• Work to complete
Repeat nothing but the lines below running from the one containing "C14: 220nF (+9V, U2/THR)" to the one containing "C16: 22nF (AOUT, DGND) -> 220nF (AOUT, DGND)". Keep both end lines.

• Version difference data
# # #
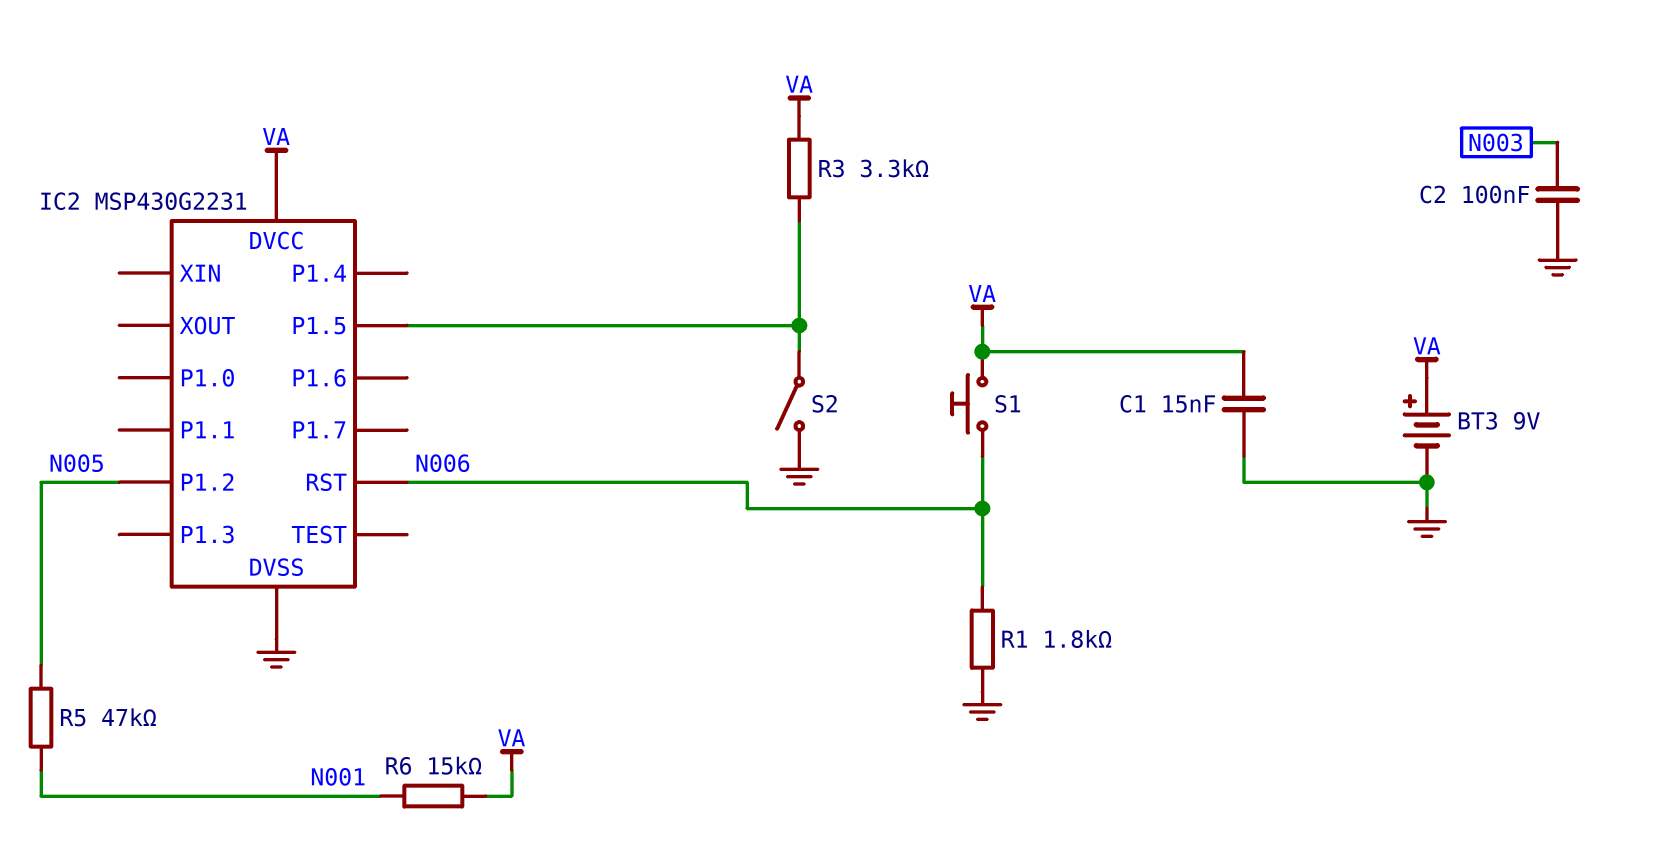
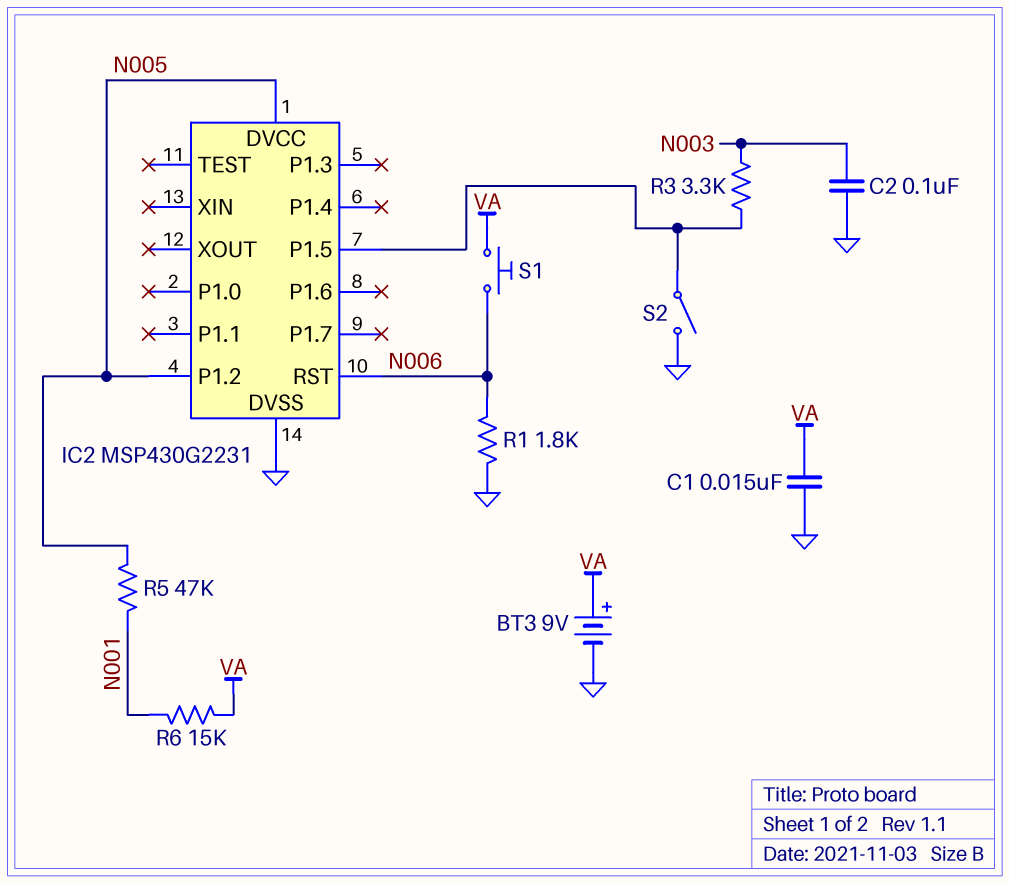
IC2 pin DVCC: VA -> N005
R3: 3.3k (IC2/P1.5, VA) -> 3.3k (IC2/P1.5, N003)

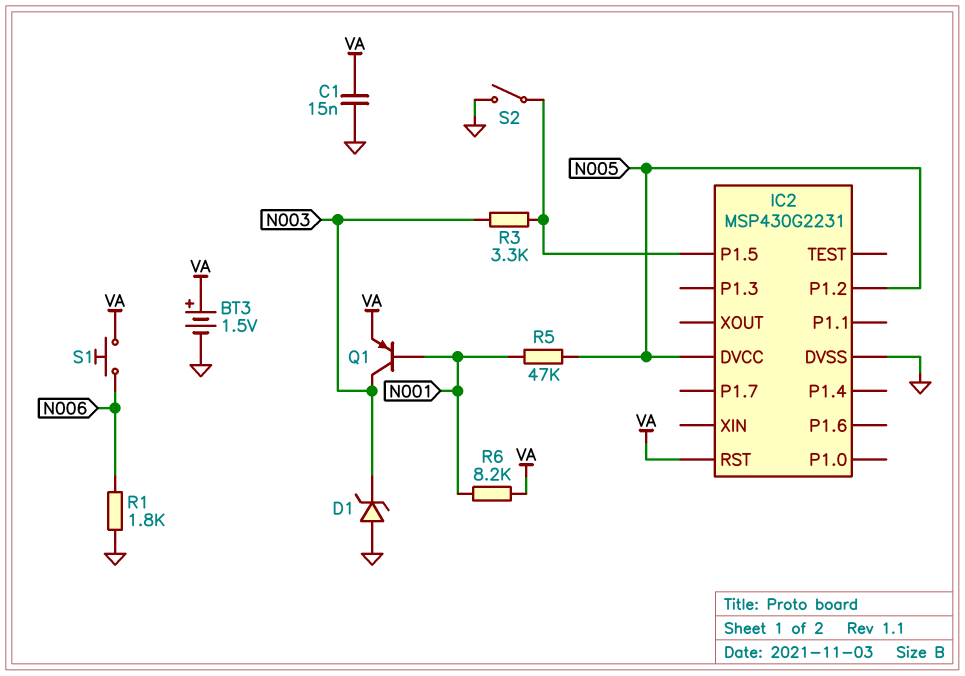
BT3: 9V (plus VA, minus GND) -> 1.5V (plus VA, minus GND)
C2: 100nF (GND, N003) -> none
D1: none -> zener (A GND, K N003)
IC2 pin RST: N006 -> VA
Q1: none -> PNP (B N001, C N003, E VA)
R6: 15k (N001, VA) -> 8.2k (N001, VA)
# # #
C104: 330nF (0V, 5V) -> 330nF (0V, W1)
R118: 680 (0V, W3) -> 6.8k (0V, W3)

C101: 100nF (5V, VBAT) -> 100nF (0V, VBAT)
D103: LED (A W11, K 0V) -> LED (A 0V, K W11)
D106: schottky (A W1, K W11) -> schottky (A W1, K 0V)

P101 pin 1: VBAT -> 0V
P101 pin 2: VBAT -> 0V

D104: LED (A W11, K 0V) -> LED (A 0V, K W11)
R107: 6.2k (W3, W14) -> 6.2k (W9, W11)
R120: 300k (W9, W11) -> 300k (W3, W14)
# # #
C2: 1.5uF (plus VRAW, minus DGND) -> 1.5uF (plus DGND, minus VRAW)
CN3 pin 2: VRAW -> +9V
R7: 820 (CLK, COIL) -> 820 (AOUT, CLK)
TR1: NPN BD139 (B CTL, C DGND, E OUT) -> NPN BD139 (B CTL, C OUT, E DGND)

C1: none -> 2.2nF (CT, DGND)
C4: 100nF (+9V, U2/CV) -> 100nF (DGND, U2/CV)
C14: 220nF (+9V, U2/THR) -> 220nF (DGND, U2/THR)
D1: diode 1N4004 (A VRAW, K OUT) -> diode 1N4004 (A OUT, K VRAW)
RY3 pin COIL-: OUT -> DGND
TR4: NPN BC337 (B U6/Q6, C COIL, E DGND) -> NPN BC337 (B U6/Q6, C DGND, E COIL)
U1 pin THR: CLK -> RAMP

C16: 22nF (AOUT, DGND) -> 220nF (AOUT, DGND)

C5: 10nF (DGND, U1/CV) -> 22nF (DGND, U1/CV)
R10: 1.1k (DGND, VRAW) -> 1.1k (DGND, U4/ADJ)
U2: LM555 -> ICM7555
# # #
• Solution to this exercise
C14: 220nF (+9V, U2/THR) -> 220nF (DGND, U2/THR)
D1: diode 1N4004 (A VRAW, K OUT) -> diode 1N4004 (A OUT, K VRAW)
RY3 pin COIL-: OUT -> DGND
TR4: NPN BC337 (B U6/Q6, C COIL, E DGND) -> NPN BC337 (B U6/Q6, C DGND, E COIL)
U1 pin THR: CLK -> RAMP

C16: 22nF (AOUT, DGND) -> 220nF (AOUT, DGND)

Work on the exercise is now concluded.